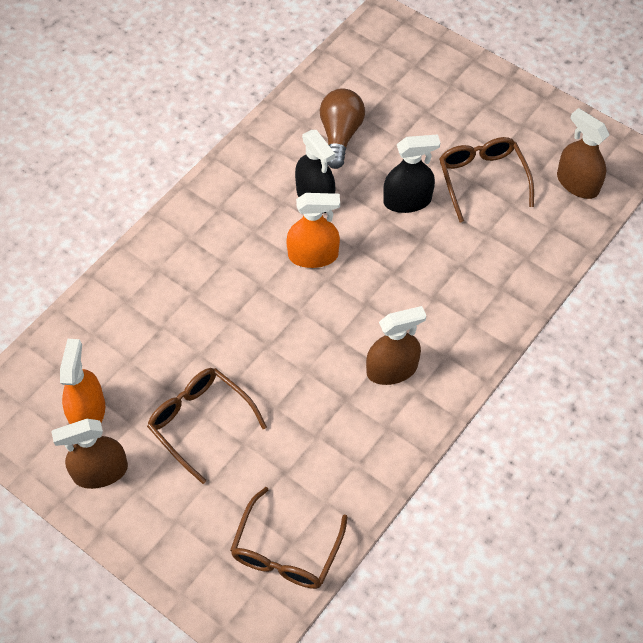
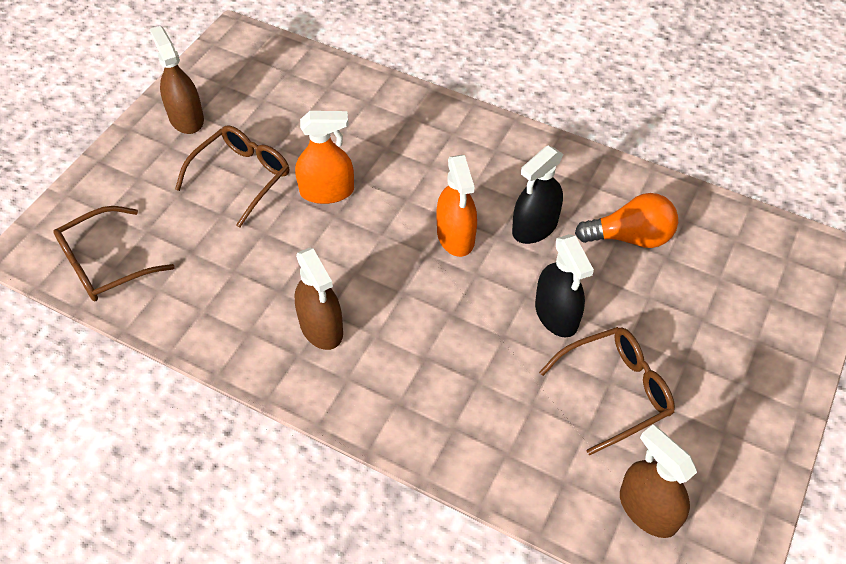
camera: 80 degrees right, 5 degrees down
(87, 412) = (245, 99): orange spray bottle -> orange spray bottle (327, 191)
(286, 551) = (105, 264): brown glasses -> brown glasses turned 45 degrees counterclockwise
(340, 135) = (630, 237): brown light bulb -> orange light bulb
(577, 183) = (648, 509): brown spray bottle -> brown spray bottle turned 75 degrees counterclockwise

Exercise aim
Everything from the line containing "(286, 551) = (105, 264): brown" through the last line of the listing must be reproduced exactly, and no other line.

Output of the task
(286, 551) = (105, 264): brown glasses -> brown glasses turned 45 degrees counterclockwise
(340, 135) = (630, 237): brown light bulb -> orange light bulb
(577, 183) = (648, 509): brown spray bottle -> brown spray bottle turned 75 degrees counterclockwise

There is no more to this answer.